Exercise instructions:
Please copy the lines below, exactly as they are, from the one with "purple bowl: 6 -> 2" through the one with "turquoise candle: 4 -> 2", and leave out the pictures.
Start of Dataset
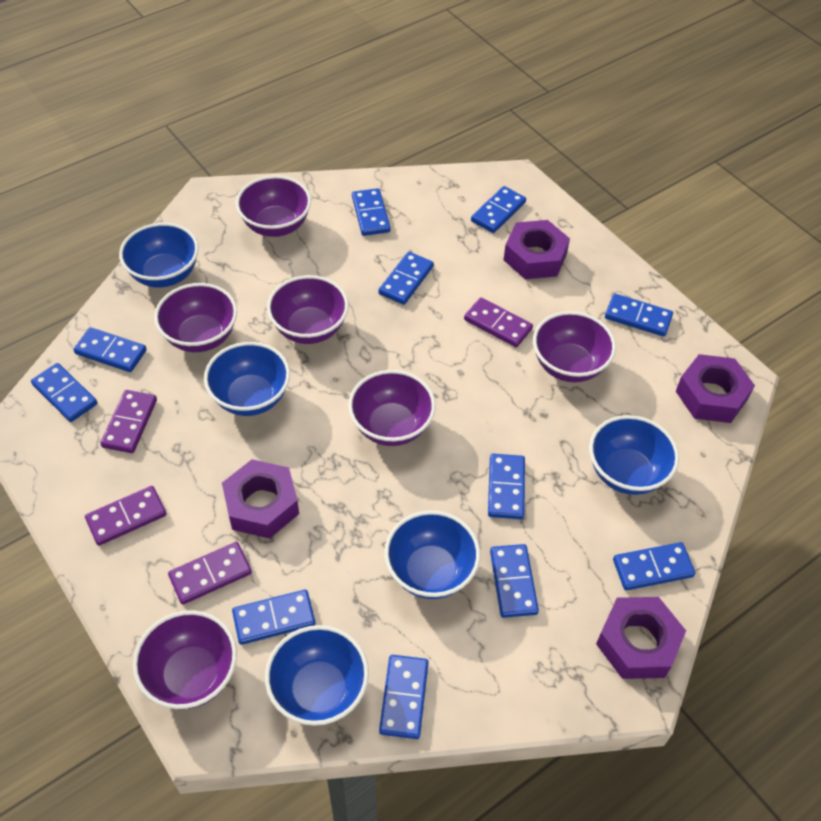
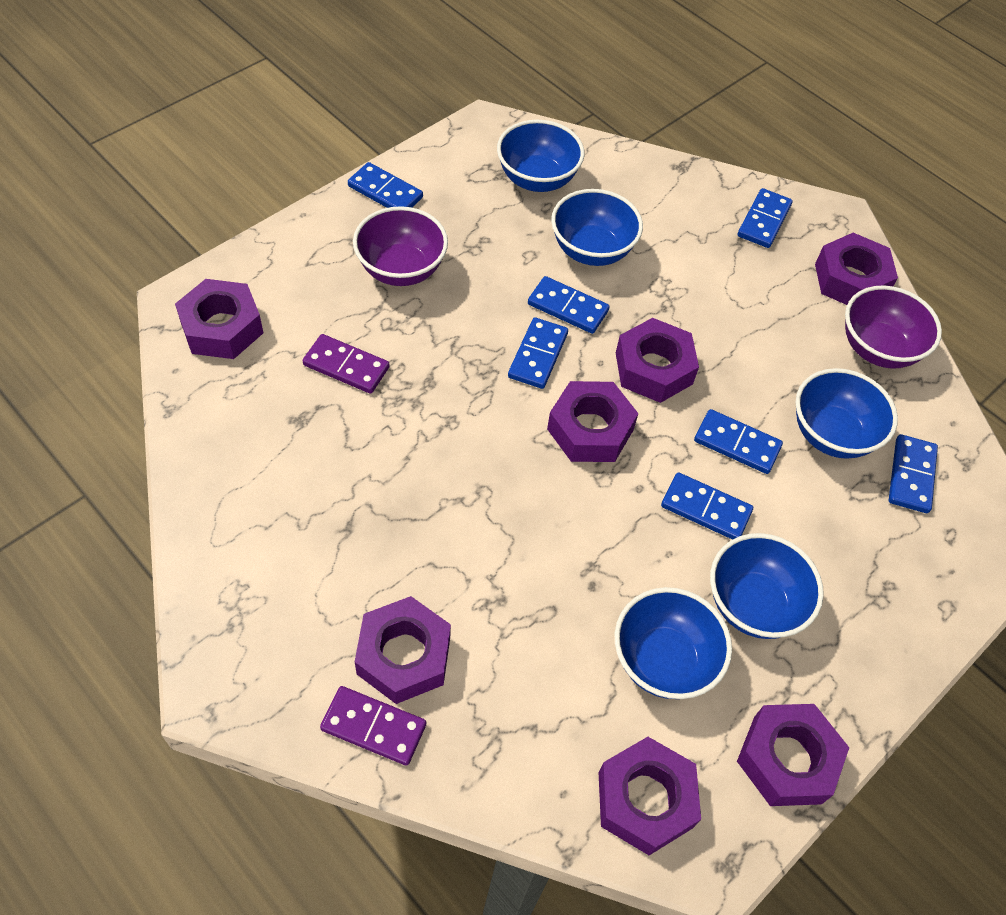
blue domino: 11 -> 7
purple bowl: 6 -> 2
purple domino: 4 -> 2
purple nut: 4 -> 7

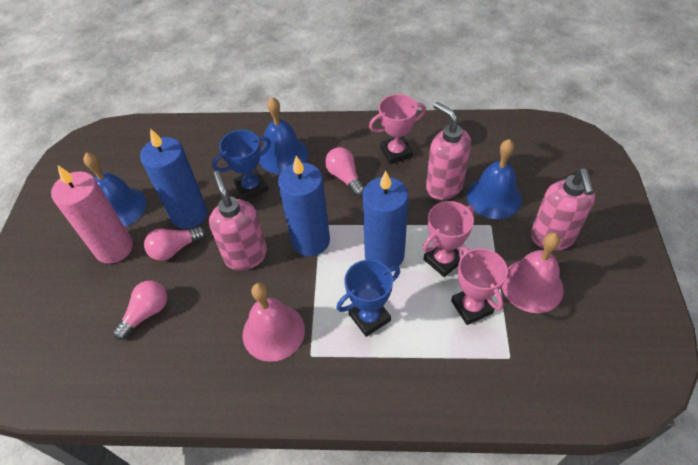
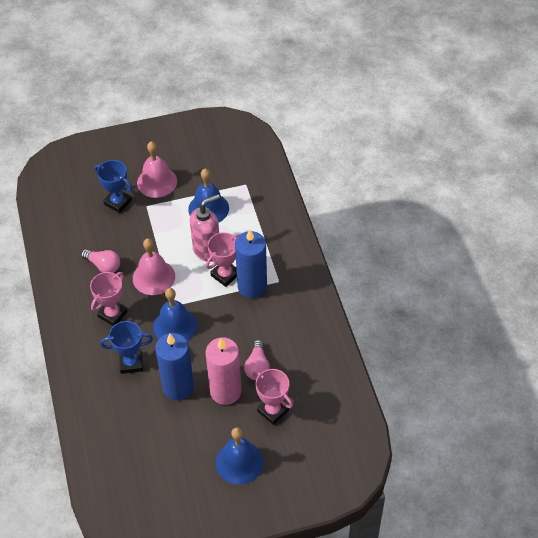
blue candle: 3 -> 2
pink light bulb: 3 -> 2
pink soap dispenser: 3 -> 1

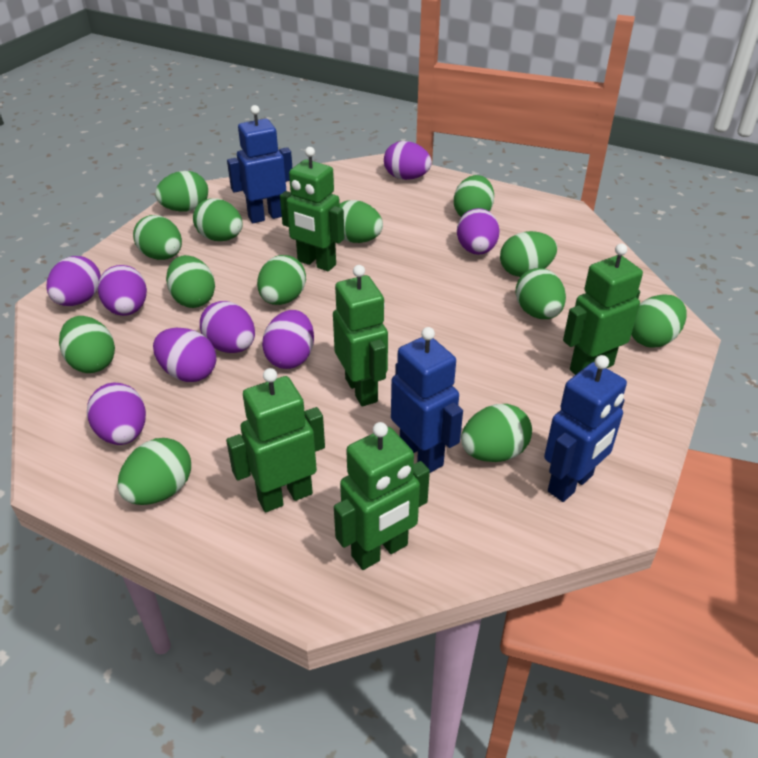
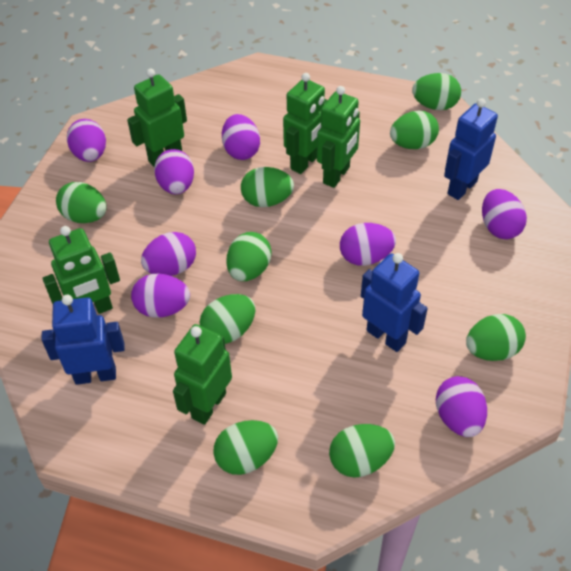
green egg: 13 -> 9

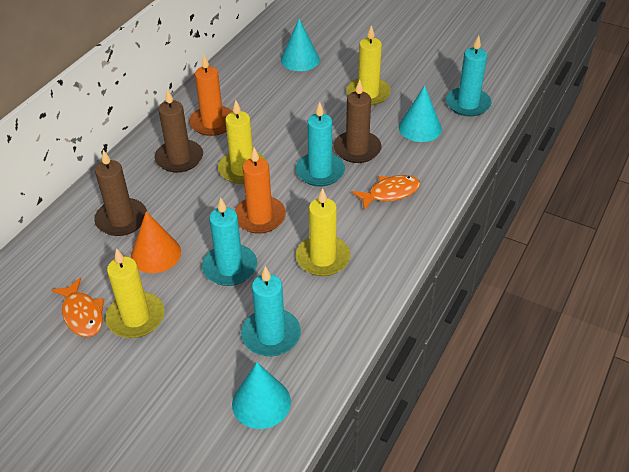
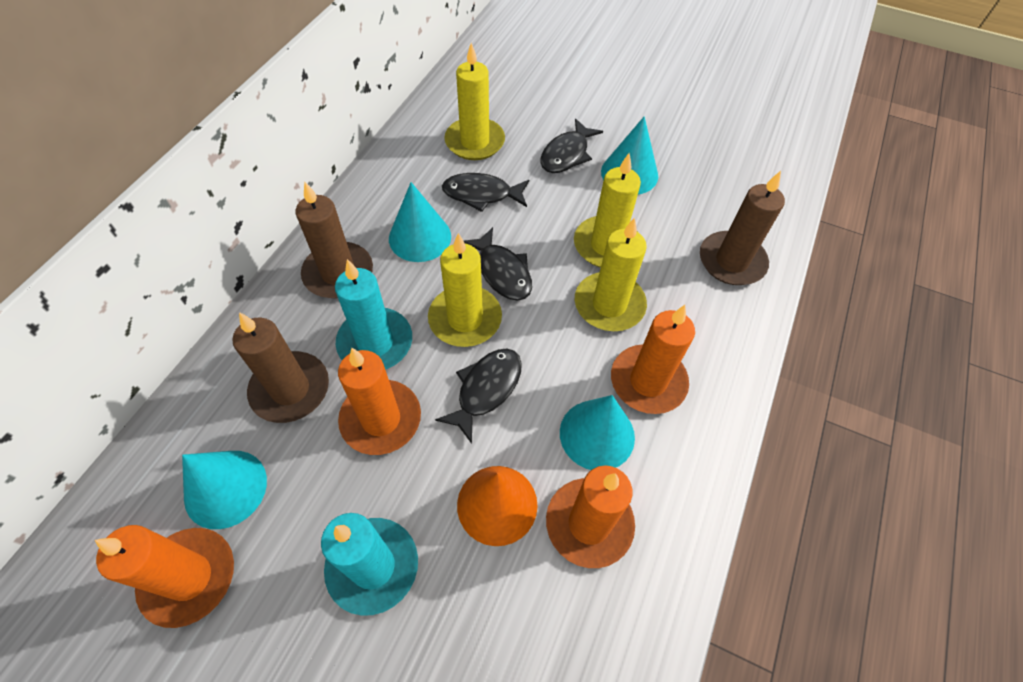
black fish: 0 -> 4
orange candle: 2 -> 4
orange fish: 2 -> 0
turquoise candle: 4 -> 2
turquoise cone: 3 -> 4

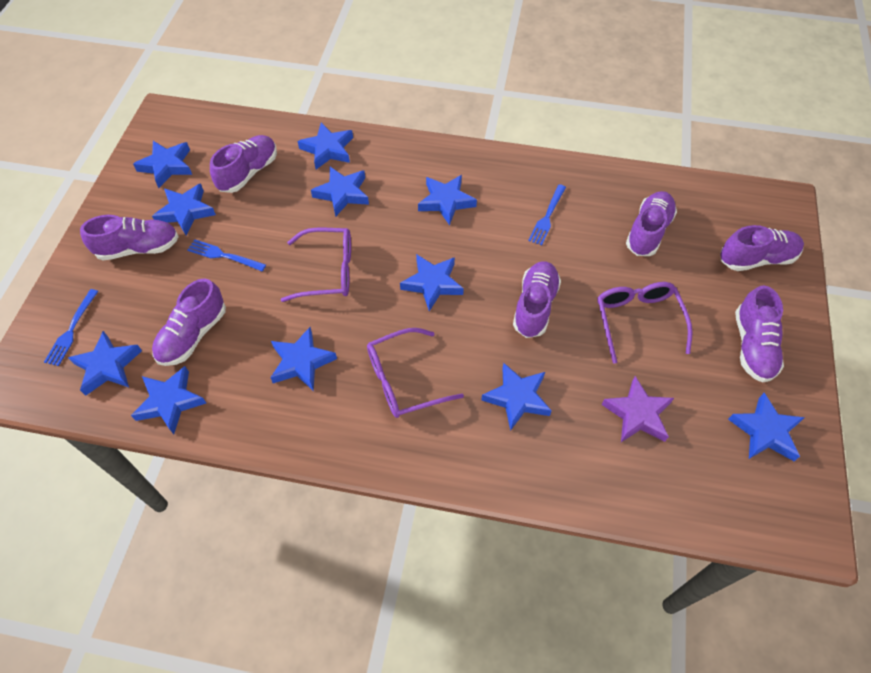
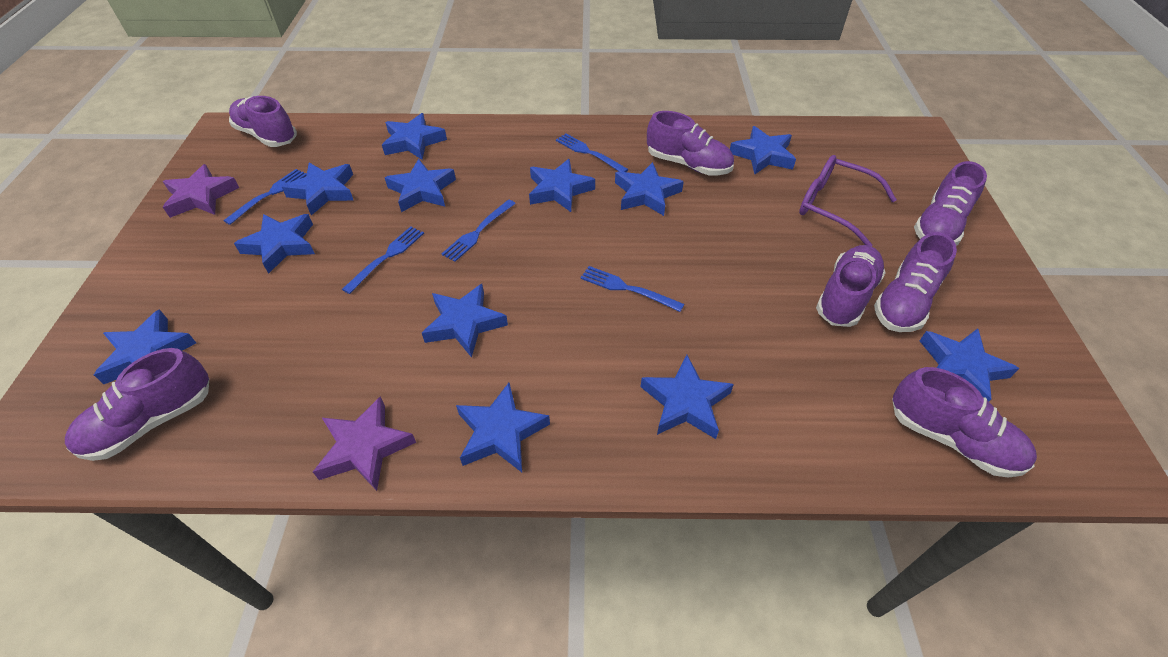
blue fork: 3 -> 5
blue star: 11 -> 12
purple glasses: 3 -> 1
purple star: 1 -> 2

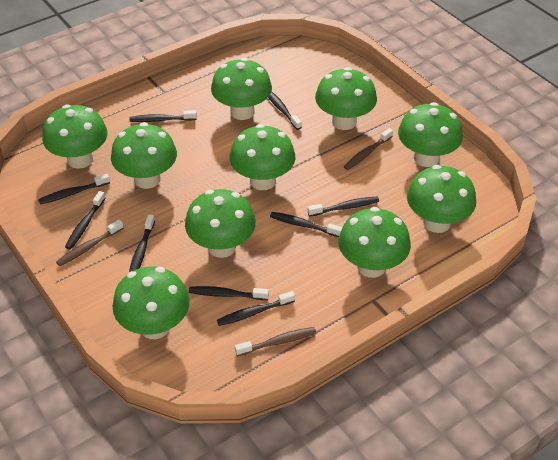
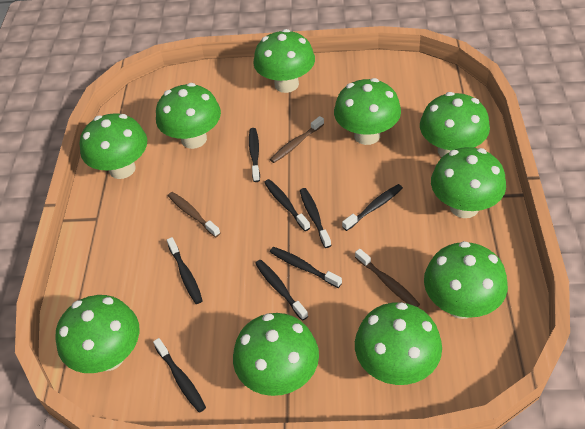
black toothbrush: 9 -> 8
End of Dataset
Solution to the exercise:
purple bowl: 6 -> 2
purple domino: 4 -> 2
purple nut: 4 -> 7

blue candle: 3 -> 2
pink light bulb: 3 -> 2
pink soap dispenser: 3 -> 1

green egg: 13 -> 9

black fish: 0 -> 4
orange candle: 2 -> 4
orange fish: 2 -> 0
turquoise candle: 4 -> 2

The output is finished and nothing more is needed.